# [Entries supplied]
<<<<
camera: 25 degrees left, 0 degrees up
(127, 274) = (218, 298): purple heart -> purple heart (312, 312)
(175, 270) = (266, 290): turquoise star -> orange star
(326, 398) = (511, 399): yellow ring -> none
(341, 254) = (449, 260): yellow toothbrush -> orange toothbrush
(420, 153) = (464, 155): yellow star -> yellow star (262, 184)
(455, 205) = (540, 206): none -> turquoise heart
>>>>
<<<<
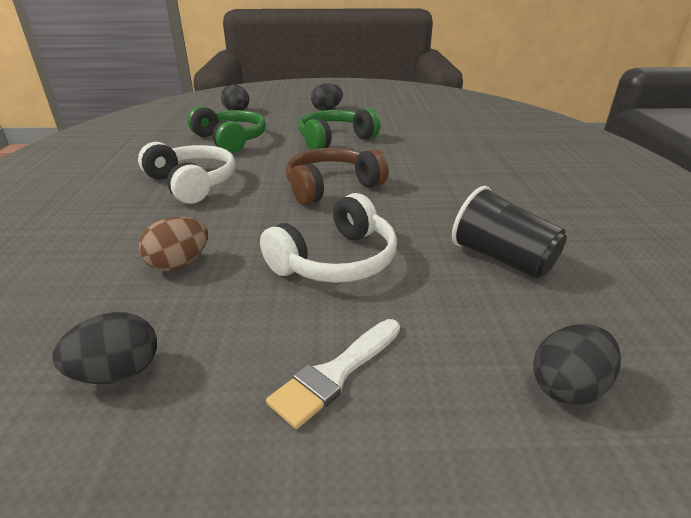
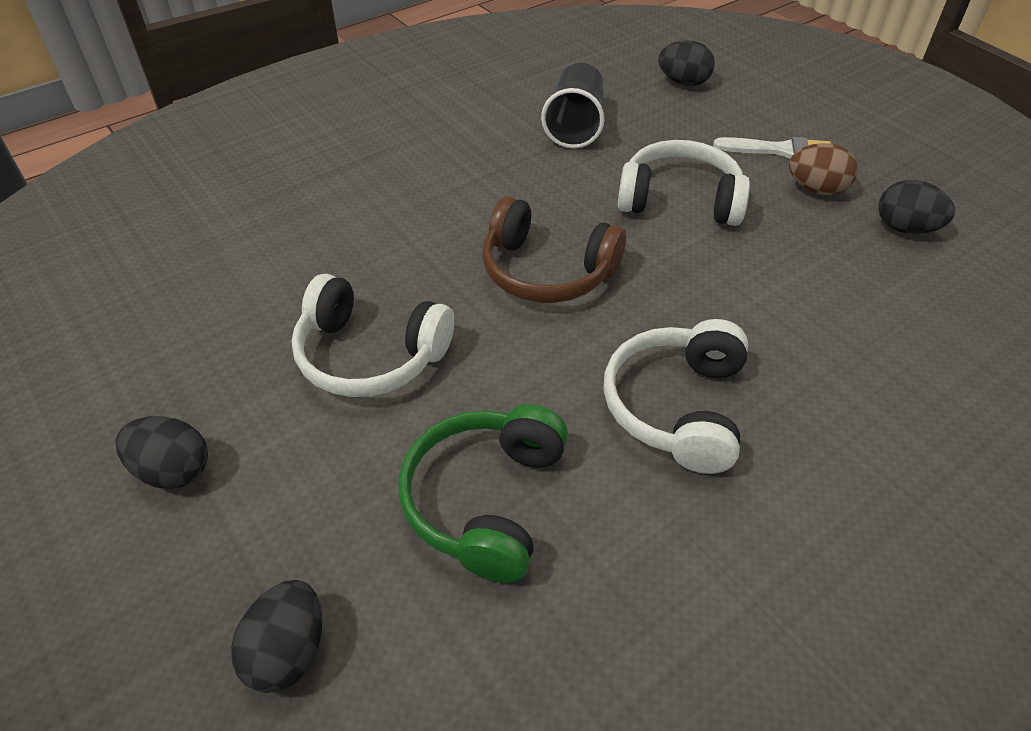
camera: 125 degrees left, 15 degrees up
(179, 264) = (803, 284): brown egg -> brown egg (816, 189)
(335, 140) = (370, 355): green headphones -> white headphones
>>>>
<<<<
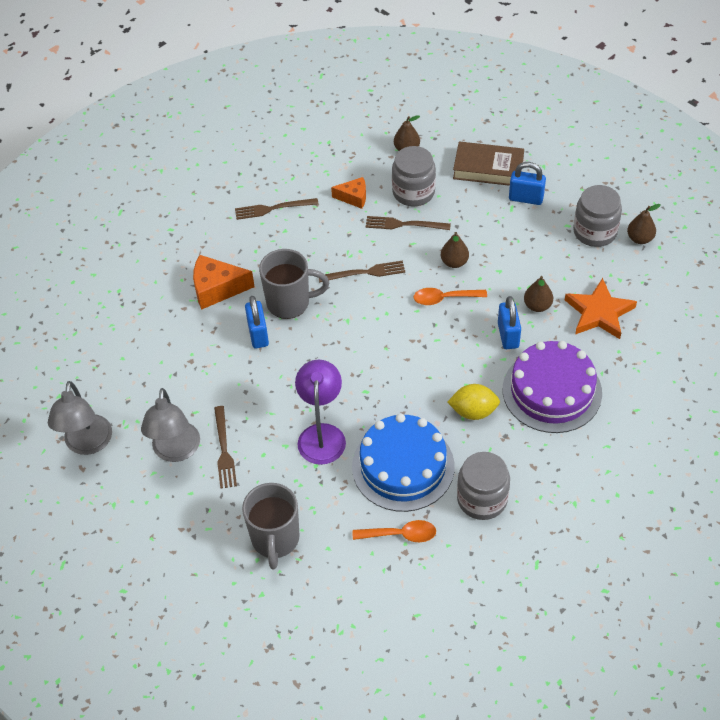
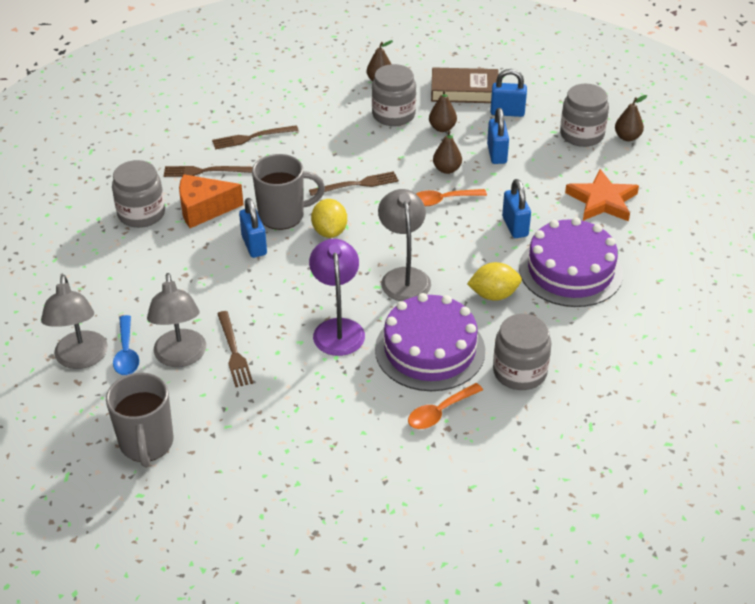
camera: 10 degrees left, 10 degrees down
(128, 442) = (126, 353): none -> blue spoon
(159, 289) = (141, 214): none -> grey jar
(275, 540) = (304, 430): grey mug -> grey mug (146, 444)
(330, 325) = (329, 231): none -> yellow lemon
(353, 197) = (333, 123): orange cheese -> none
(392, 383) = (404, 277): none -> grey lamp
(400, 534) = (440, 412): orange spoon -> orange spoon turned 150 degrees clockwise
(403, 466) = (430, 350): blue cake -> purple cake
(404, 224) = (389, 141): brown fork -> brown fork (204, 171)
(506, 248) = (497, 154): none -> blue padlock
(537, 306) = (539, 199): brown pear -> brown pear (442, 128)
>>>>
# [Exercise]
Return word for word the lines above from the line with "(404, 224) = (389, 141): brown" to the line with "(537, 306) = (539, 199): brown", including both and leaving out all others.

# [Result for this exercise]
(404, 224) = (389, 141): brown fork -> brown fork (204, 171)
(506, 248) = (497, 154): none -> blue padlock
(537, 306) = (539, 199): brown pear -> brown pear (442, 128)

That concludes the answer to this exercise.